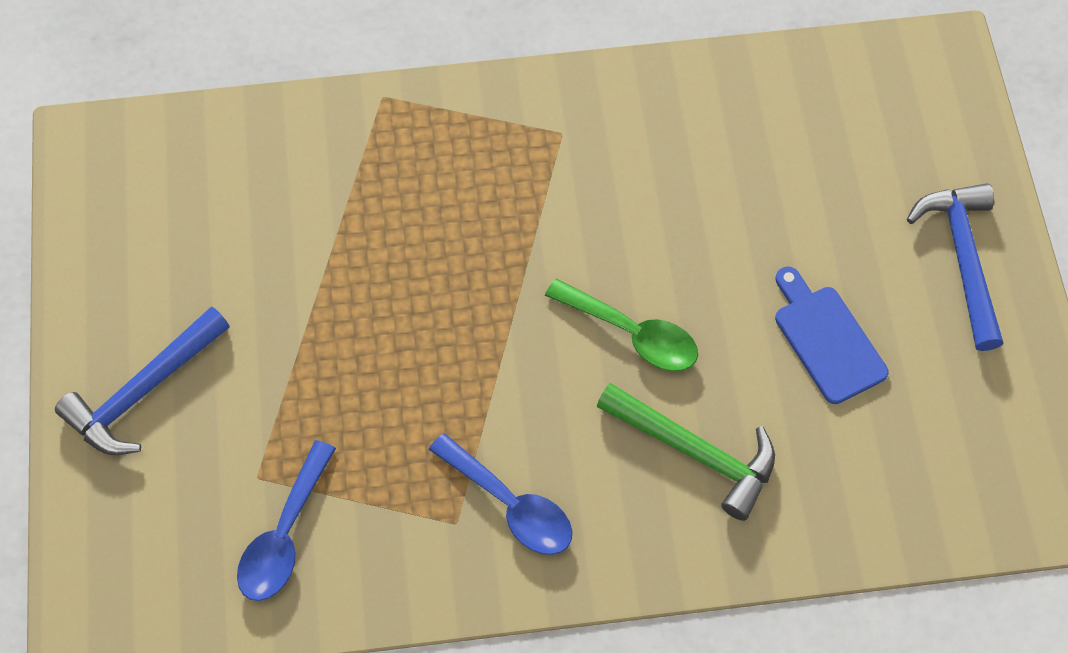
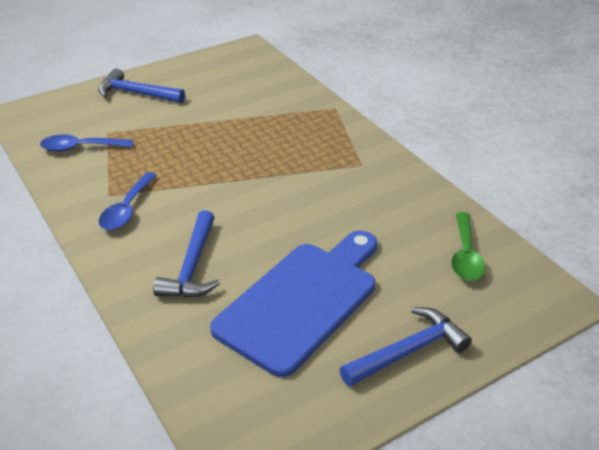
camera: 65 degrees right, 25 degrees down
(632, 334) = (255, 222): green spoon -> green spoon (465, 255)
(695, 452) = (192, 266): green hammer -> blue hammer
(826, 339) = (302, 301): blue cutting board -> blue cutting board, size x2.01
---
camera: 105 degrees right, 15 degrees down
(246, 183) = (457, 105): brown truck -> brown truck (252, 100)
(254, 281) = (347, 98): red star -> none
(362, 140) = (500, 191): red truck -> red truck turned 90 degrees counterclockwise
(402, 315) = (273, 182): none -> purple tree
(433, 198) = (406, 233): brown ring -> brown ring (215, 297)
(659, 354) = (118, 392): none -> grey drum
==
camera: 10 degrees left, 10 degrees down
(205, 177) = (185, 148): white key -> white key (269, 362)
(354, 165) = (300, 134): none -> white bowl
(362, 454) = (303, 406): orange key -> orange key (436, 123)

## Task:
Look above for the line holding "camera: 65 degrees right, 25 degrees down" and the line holding "(826, 339) = (302, 301): blue", then output exactly those two lines and every line between them, nothing more.

## Result for this task:
camera: 65 degrees right, 25 degrees down
(632, 334) = (255, 222): green spoon -> green spoon (465, 255)
(695, 452) = (192, 266): green hammer -> blue hammer
(826, 339) = (302, 301): blue cutting board -> blue cutting board, size x2.01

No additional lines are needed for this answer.